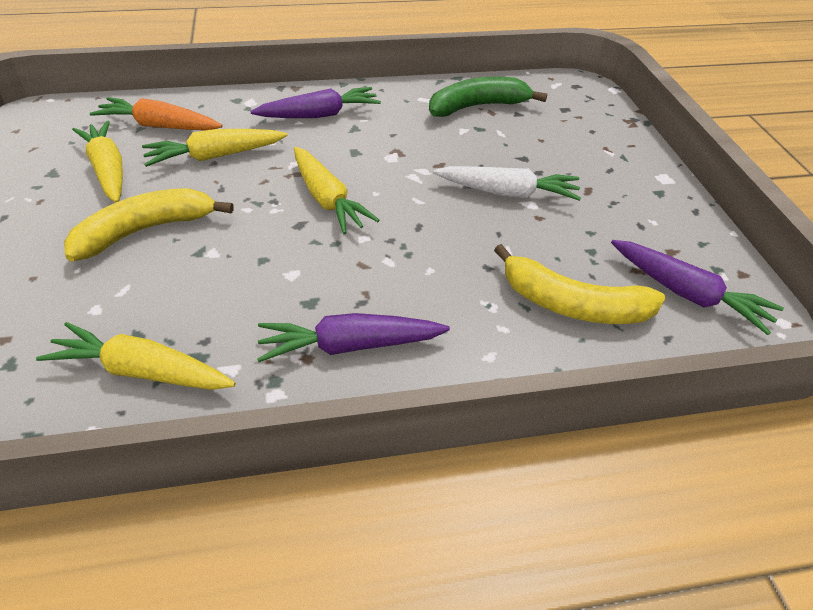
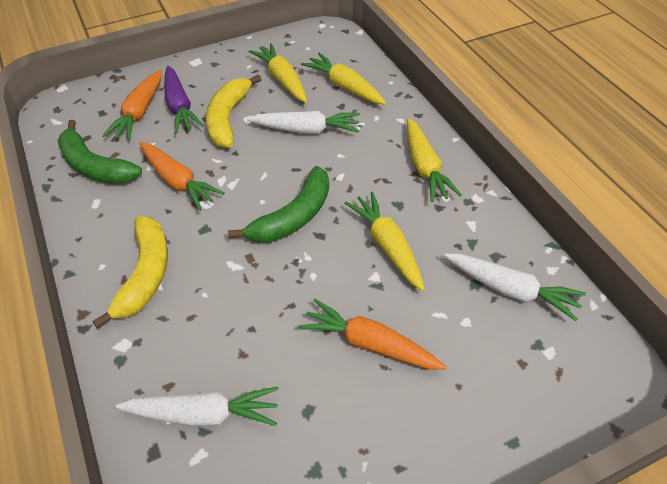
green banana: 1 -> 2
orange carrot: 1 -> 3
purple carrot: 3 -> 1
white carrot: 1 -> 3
● ● ● ●
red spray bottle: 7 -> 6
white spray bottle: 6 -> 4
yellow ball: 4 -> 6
● ● ● ●
WHAT IS EXPECTED: Every line above with the word "carrot" belongs in the answer, copied as written.

EXPECTED ANSWER:
orange carrot: 1 -> 3
purple carrot: 3 -> 1
white carrot: 1 -> 3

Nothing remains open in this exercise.